> Your assignment
Keeping every line intact, repeat the data word for word.

START Data section

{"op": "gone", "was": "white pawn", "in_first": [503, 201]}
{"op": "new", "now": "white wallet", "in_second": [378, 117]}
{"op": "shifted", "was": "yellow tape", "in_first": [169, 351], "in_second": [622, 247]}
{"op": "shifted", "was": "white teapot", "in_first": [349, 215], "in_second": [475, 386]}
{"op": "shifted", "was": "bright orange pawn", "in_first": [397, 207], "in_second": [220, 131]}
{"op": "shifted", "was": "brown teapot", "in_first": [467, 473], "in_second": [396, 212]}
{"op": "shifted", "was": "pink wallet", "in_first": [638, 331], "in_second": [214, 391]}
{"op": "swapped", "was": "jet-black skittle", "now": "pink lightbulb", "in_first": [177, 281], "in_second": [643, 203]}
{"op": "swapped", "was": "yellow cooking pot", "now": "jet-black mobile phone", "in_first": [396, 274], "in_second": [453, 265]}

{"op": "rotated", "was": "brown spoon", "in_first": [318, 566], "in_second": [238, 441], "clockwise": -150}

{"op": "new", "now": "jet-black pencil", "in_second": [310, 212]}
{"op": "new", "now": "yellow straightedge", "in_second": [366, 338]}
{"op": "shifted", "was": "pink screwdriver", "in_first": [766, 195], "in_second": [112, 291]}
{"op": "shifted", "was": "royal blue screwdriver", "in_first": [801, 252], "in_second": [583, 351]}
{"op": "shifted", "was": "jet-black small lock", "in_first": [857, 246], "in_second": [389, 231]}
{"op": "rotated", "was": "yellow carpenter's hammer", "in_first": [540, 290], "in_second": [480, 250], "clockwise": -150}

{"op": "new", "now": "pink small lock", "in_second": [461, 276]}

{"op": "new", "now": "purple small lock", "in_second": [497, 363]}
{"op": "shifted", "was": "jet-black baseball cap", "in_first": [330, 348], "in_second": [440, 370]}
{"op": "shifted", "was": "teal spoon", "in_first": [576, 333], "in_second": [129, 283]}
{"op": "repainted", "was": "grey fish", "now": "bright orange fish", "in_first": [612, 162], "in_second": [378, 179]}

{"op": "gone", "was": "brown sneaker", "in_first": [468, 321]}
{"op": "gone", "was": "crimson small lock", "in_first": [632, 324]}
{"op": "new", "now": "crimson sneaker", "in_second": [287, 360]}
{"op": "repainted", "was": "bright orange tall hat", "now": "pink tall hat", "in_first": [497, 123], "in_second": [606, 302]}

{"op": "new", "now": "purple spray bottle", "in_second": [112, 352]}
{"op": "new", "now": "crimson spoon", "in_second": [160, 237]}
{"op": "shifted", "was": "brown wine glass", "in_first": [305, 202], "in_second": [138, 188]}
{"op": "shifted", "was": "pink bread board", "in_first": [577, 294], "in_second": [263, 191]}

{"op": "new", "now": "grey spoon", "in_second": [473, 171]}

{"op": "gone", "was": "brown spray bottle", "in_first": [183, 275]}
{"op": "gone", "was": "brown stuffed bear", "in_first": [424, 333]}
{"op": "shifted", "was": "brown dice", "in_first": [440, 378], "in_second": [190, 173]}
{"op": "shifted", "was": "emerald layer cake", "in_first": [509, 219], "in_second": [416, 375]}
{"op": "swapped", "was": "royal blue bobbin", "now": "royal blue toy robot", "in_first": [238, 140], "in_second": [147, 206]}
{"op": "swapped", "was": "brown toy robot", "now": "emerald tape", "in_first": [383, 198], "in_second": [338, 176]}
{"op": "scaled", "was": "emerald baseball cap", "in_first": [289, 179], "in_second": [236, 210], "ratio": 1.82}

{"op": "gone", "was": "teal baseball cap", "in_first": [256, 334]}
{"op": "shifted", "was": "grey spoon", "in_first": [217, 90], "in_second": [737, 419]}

END Data section

> Result
{"op": "gone", "was": "white pawn", "in_first": [503, 201]}
{"op": "new", "now": "white wallet", "in_second": [378, 117]}
{"op": "shifted", "was": "yellow tape", "in_first": [169, 351], "in_second": [622, 247]}
{"op": "shifted", "was": "white teapot", "in_first": [349, 215], "in_second": [475, 386]}
{"op": "shifted", "was": "bright orange pawn", "in_first": [397, 207], "in_second": [220, 131]}
{"op": "shifted", "was": "brown teapot", "in_first": [467, 473], "in_second": [396, 212]}
{"op": "shifted", "was": "pink wallet", "in_first": [638, 331], "in_second": [214, 391]}
{"op": "swapped", "was": "jet-black skittle", "now": "pink lightbulb", "in_first": [177, 281], "in_second": [643, 203]}
{"op": "swapped", "was": "yellow cooking pot", "now": "jet-black mobile phone", "in_first": [396, 274], "in_second": [453, 265]}

{"op": "rotated", "was": "brown spoon", "in_first": [318, 566], "in_second": [238, 441], "clockwise": -150}

{"op": "new", "now": "jet-black pencil", "in_second": [310, 212]}
{"op": "new", "now": "yellow straightedge", "in_second": [366, 338]}
{"op": "shifted", "was": "pink screwdriver", "in_first": [766, 195], "in_second": [112, 291]}
{"op": "shifted", "was": "royal blue screwdriver", "in_first": [801, 252], "in_second": [583, 351]}
{"op": "shifted", "was": "jet-black small lock", "in_first": [857, 246], "in_second": [389, 231]}
{"op": "rotated", "was": "yellow carpenter's hammer", "in_first": [540, 290], "in_second": [480, 250], "clockwise": -150}

{"op": "new", "now": "pink small lock", "in_second": [461, 276]}

{"op": "new", "now": "purple small lock", "in_second": [497, 363]}
{"op": "shifted", "was": "jet-black baseball cap", "in_first": [330, 348], "in_second": [440, 370]}
{"op": "shifted", "was": "teal spoon", "in_first": [576, 333], "in_second": [129, 283]}
{"op": "repainted", "was": "grey fish", "now": "bright orange fish", "in_first": [612, 162], "in_second": [378, 179]}

{"op": "gone", "was": "brown sneaker", "in_first": [468, 321]}
{"op": "gone", "was": "crimson small lock", "in_first": [632, 324]}
{"op": "new", "now": "crimson sneaker", "in_second": [287, 360]}
{"op": "repainted", "was": "bright orange tall hat", "now": "pink tall hat", "in_first": [497, 123], "in_second": [606, 302]}

{"op": "new", "now": "purple spray bottle", "in_second": [112, 352]}
{"op": "new", "now": "crimson spoon", "in_second": [160, 237]}
{"op": "shifted", "was": "brown wine glass", "in_first": [305, 202], "in_second": [138, 188]}
{"op": "shifted", "was": "pink bread board", "in_first": [577, 294], "in_second": [263, 191]}

{"op": "new", "now": "grey spoon", "in_second": [473, 171]}

{"op": "gone", "was": "brown spray bottle", "in_first": [183, 275]}
{"op": "gone", "was": "brown stuffed bear", "in_first": [424, 333]}
{"op": "shifted", "was": "brown dice", "in_first": [440, 378], "in_second": [190, 173]}
{"op": "shifted", "was": "emerald layer cake", "in_first": [509, 219], "in_second": [416, 375]}
{"op": "swapped", "was": "royal blue bobbin", "now": "royal blue toy robot", "in_first": [238, 140], "in_second": [147, 206]}
{"op": "swapped", "was": "brown toy robot", "now": "emerald tape", "in_first": [383, 198], "in_second": [338, 176]}
{"op": "scaled", "was": "emerald baseball cap", "in_first": [289, 179], "in_second": [236, 210], "ratio": 1.82}

{"op": "gone", "was": "teal baseball cap", "in_first": [256, 334]}
{"op": "shifted", "was": "grey spoon", "in_first": [217, 90], "in_second": [737, 419]}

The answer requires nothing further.